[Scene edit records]
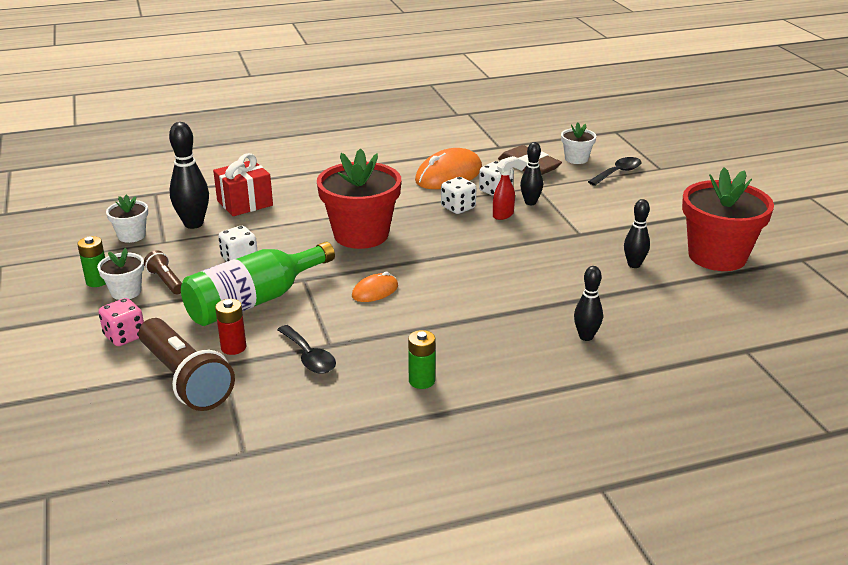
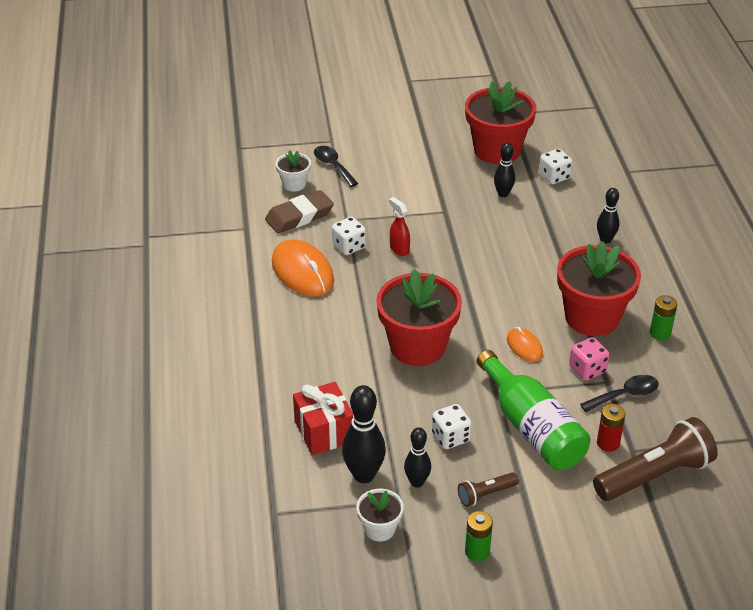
camera: 80 degrees left, 10 degrees up
white flower pot [97,248,144,300] -> none
pink dice [99,298,144,346] -> pink dice moved to [569,337,609,381]
white dice [441,177,476,214] -> white dice moved to [539,149,572,184]
black bowling pin [520,142,543,205] -> black bowling pin moved to [404,427,431,487]
none -> red flower pot [557,241,641,336]

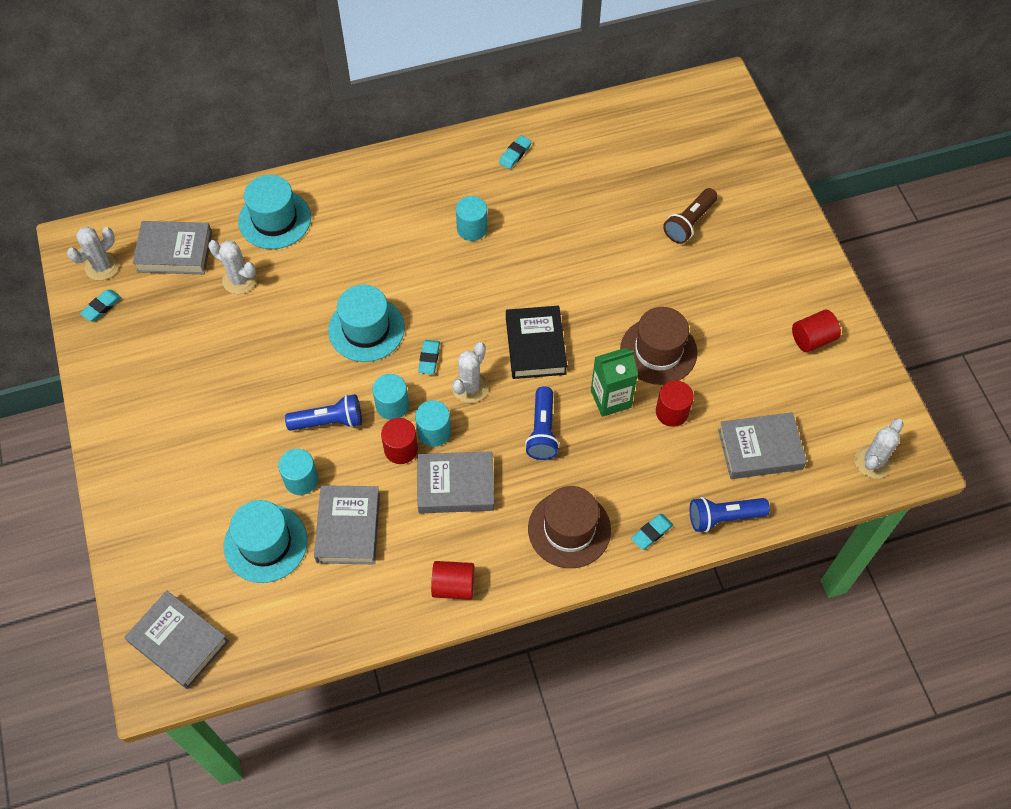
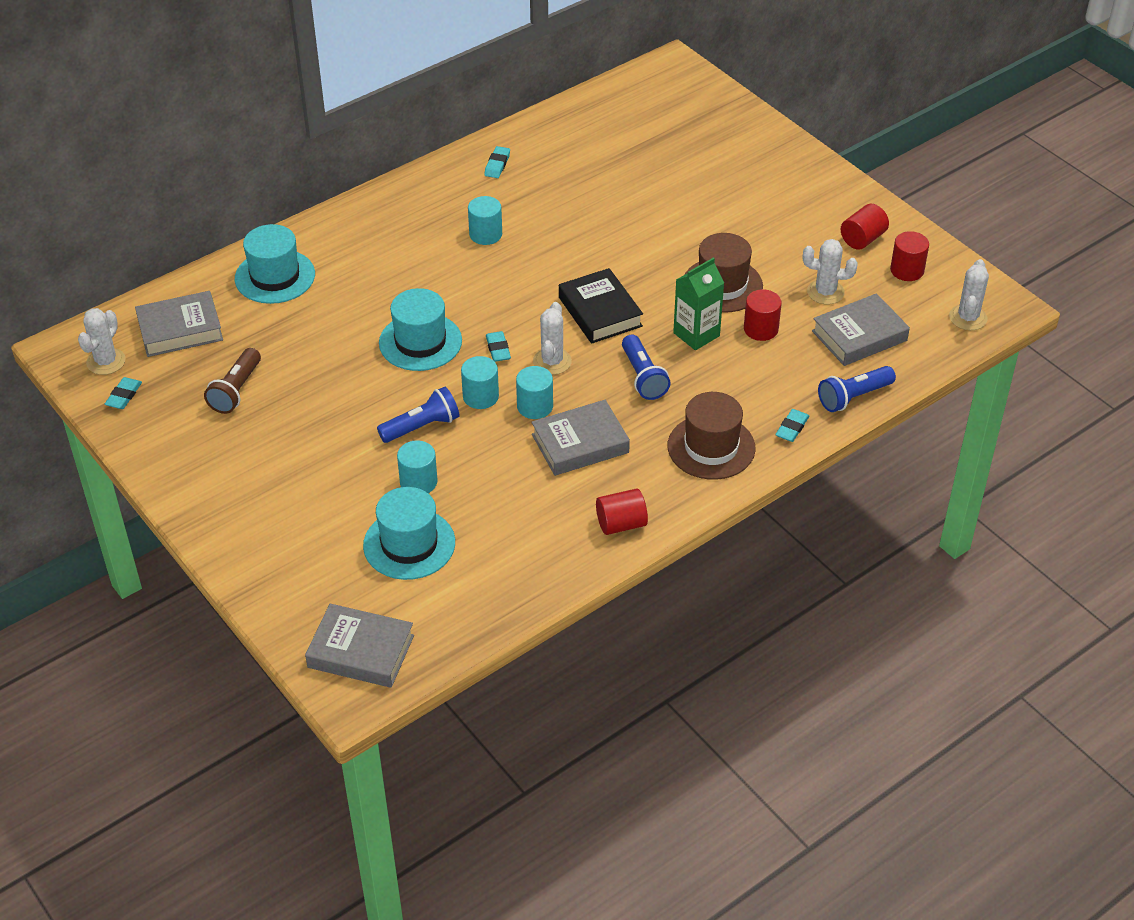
camera: 20 degrees left, 15 degrees down
white cactus [208,240,257,294] -> white cactus moved to [803,239,858,304]
grey book [314,485,380,564] -> none
red cylinder [381,418,418,464] -> red cylinder moved to [890,231,929,281]
brown flashlight [663,188,718,244] -> brown flashlight moved to [204,348,261,414]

■ **What the task asks**
Repeat the line containing "grey book [314,485,380,564] -> none" and all subsequent lines through the final line of the data, exactly and with no others.

■ **Response for this exercise**
grey book [314,485,380,564] -> none
red cylinder [381,418,418,464] -> red cylinder moved to [890,231,929,281]
brown flashlight [663,188,718,244] -> brown flashlight moved to [204,348,261,414]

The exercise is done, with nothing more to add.